── DATASET EXTRACT

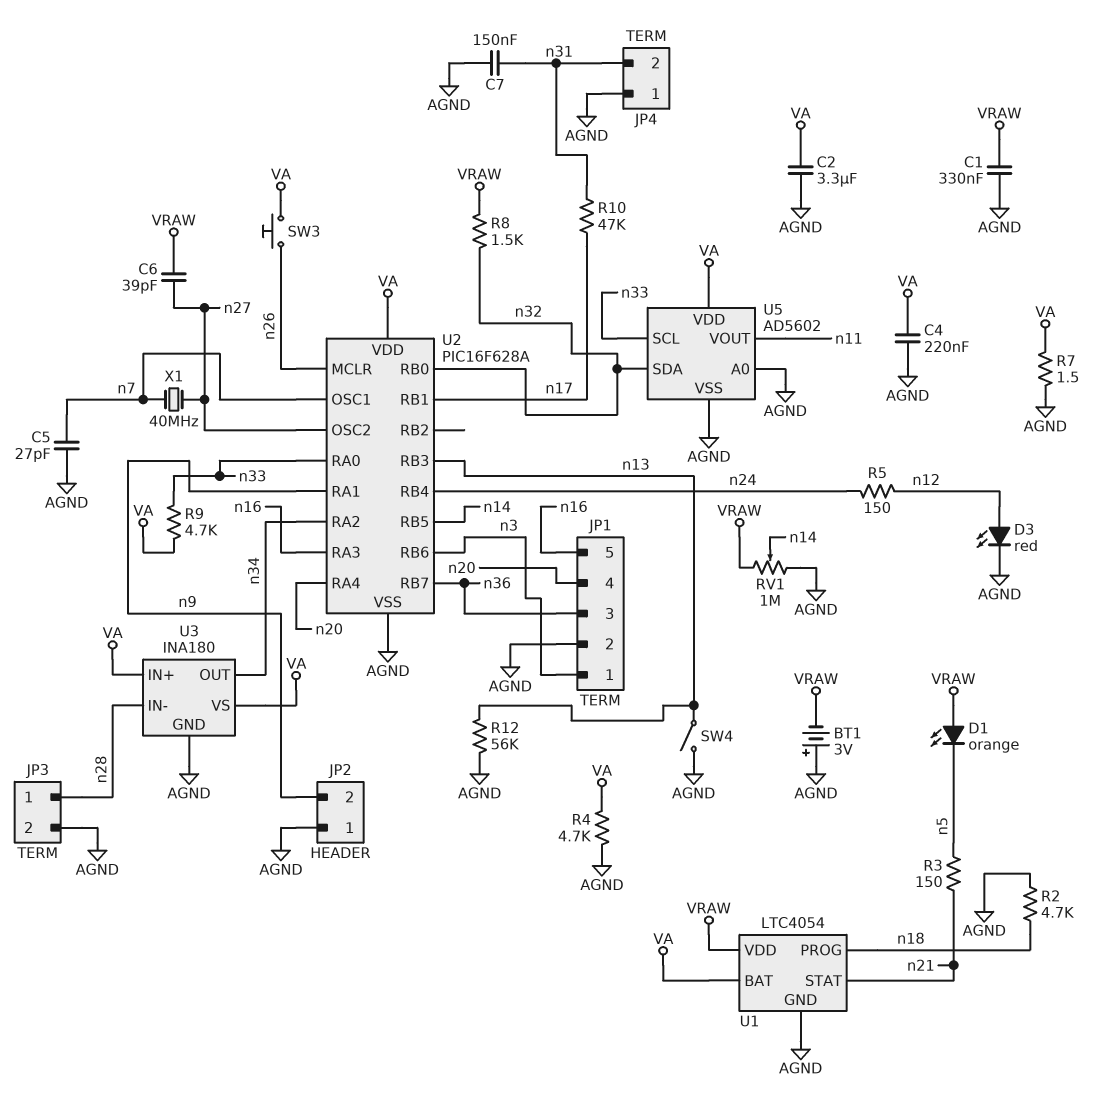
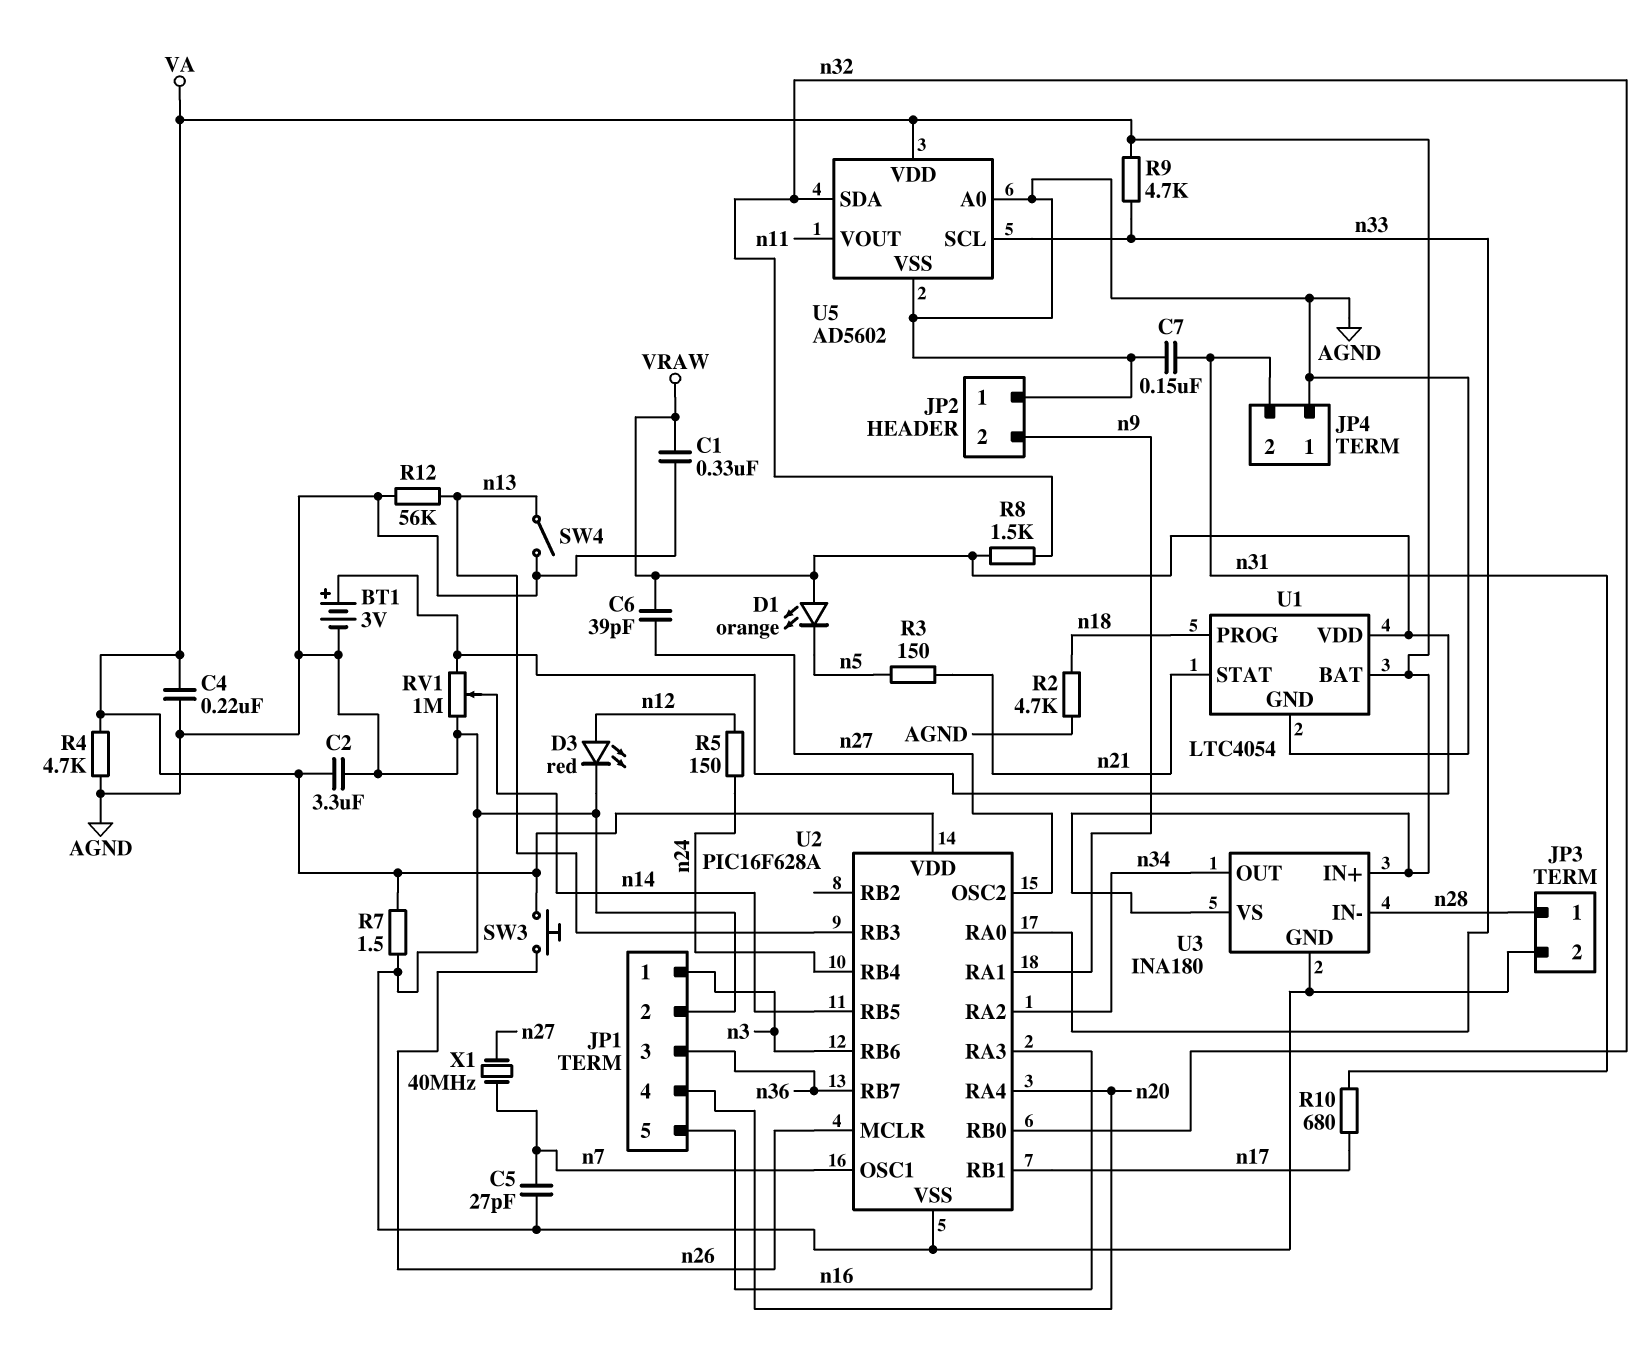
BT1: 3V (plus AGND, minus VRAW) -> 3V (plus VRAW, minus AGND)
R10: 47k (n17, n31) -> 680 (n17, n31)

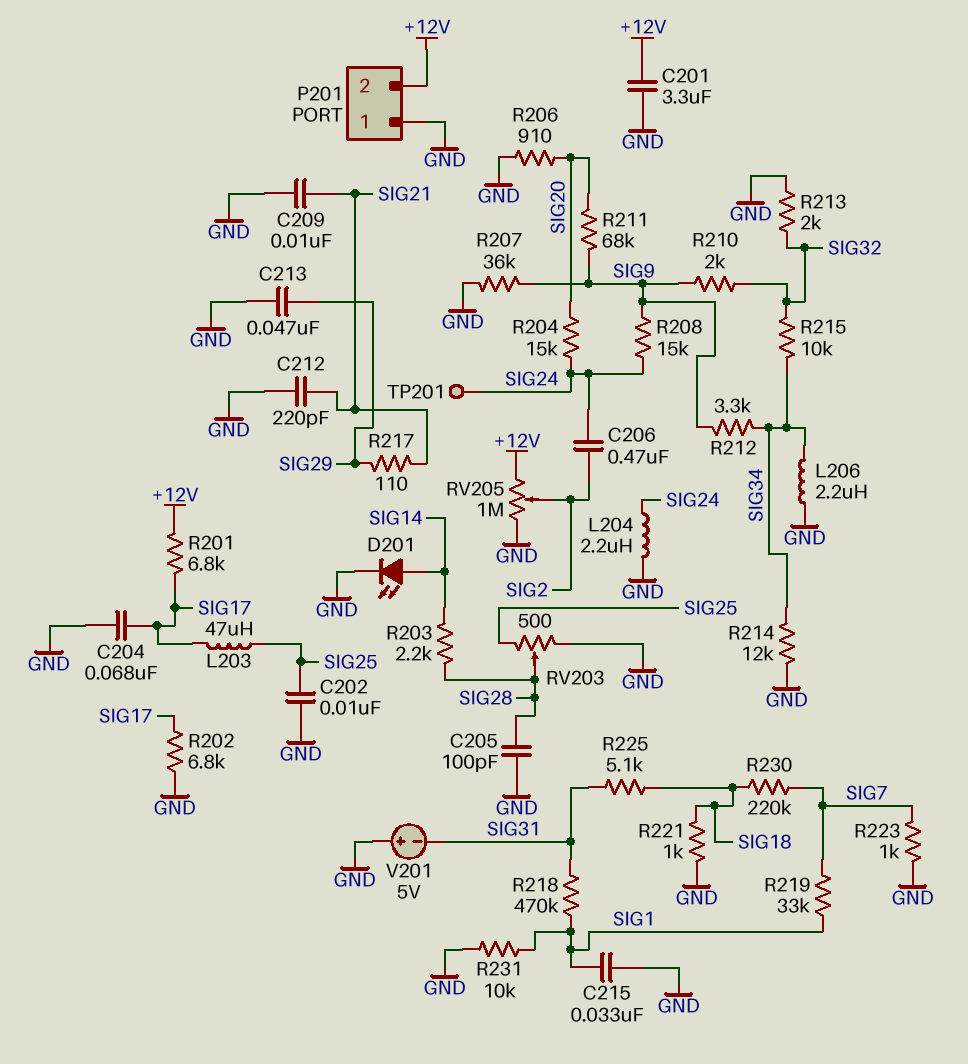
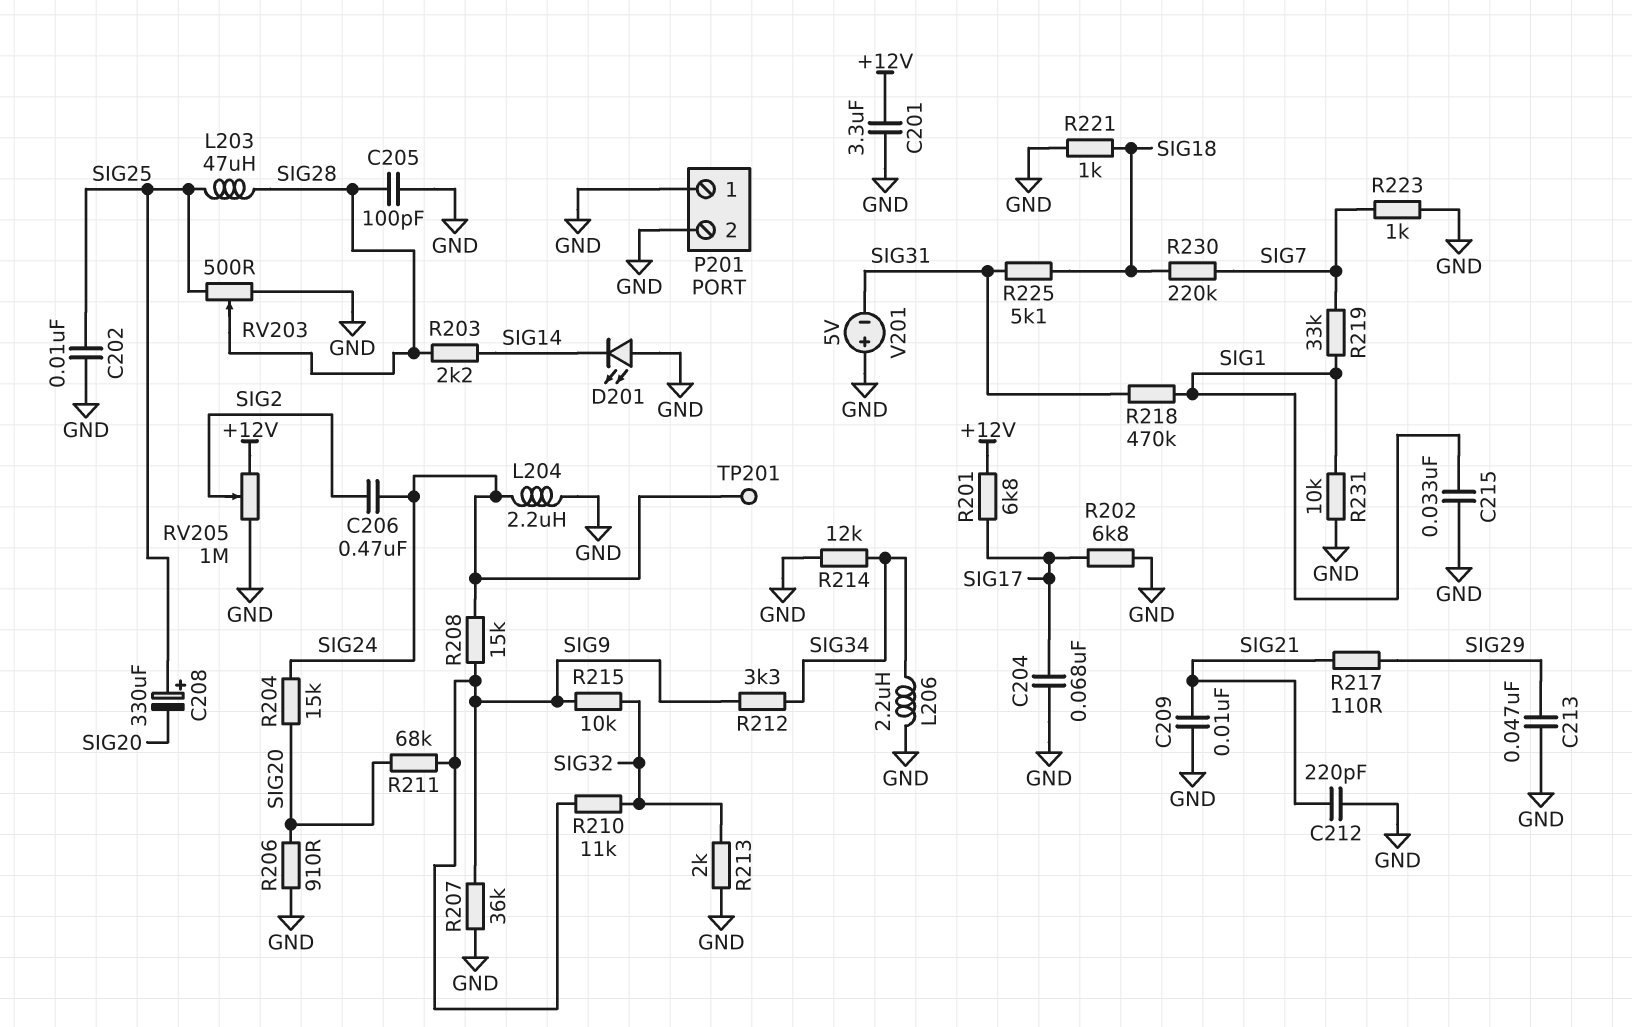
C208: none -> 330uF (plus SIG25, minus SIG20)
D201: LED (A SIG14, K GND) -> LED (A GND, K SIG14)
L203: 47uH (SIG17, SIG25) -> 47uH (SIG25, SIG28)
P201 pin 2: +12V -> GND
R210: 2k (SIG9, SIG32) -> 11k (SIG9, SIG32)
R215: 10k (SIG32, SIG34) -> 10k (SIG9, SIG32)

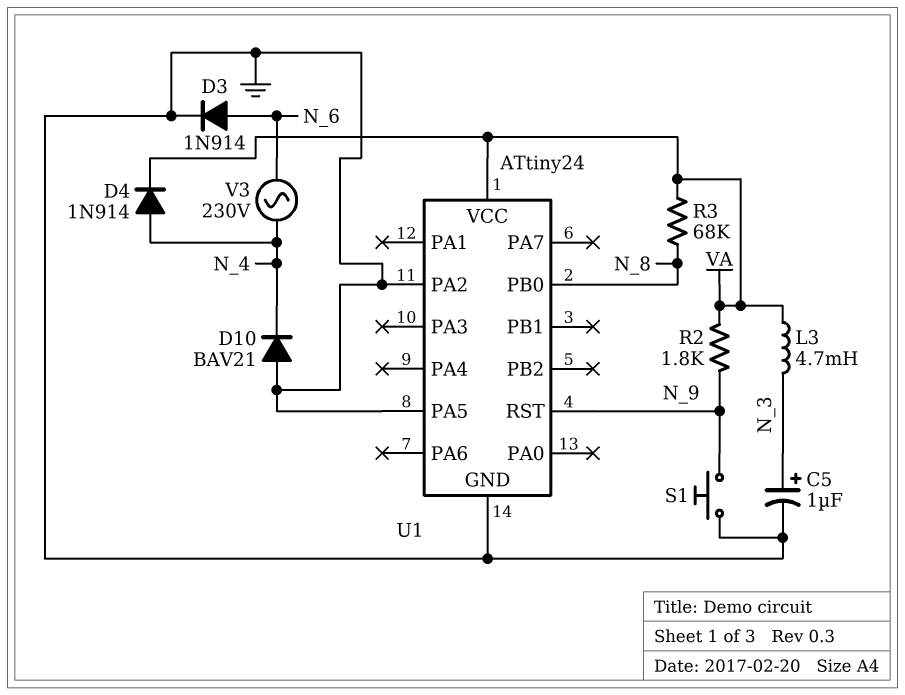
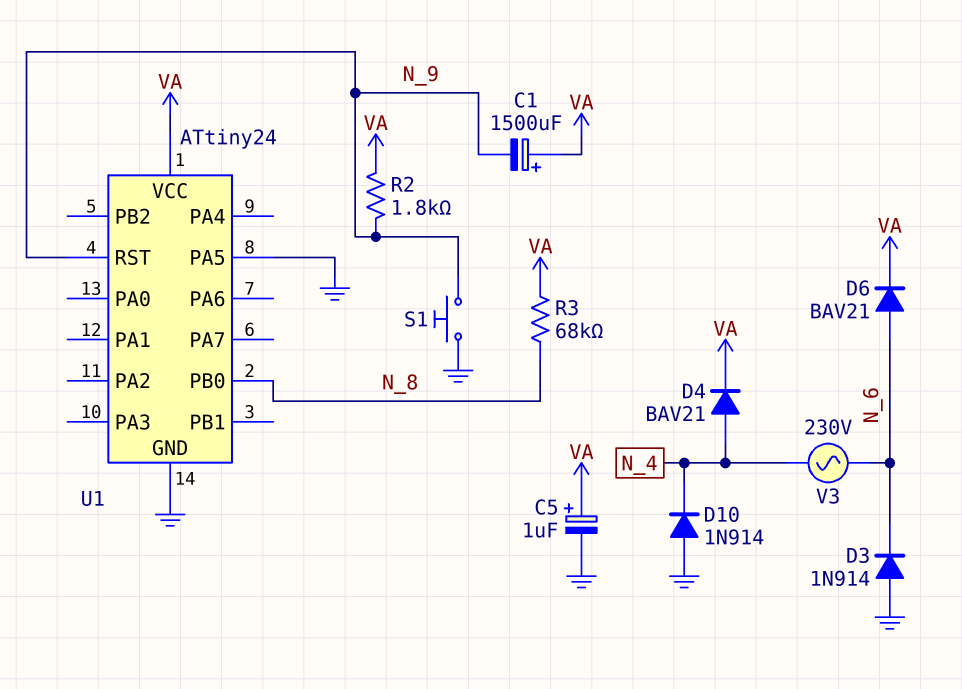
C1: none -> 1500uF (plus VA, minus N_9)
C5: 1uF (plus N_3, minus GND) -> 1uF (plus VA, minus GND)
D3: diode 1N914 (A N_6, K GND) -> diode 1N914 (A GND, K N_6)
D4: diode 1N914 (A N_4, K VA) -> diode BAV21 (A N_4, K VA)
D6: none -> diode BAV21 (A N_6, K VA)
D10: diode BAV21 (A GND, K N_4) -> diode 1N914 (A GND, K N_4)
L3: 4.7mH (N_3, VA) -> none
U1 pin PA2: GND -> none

────

ABOUT THIS TASK: Every line above that holds the string "none" should be copied out.

RESPONSE AREA:
C208: none -> 330uF (plus SIG25, minus SIG20)
C1: none -> 1500uF (plus VA, minus N_9)
D6: none -> diode BAV21 (A N_6, K VA)
L3: 4.7mH (N_3, VA) -> none
U1 pin PA2: GND -> none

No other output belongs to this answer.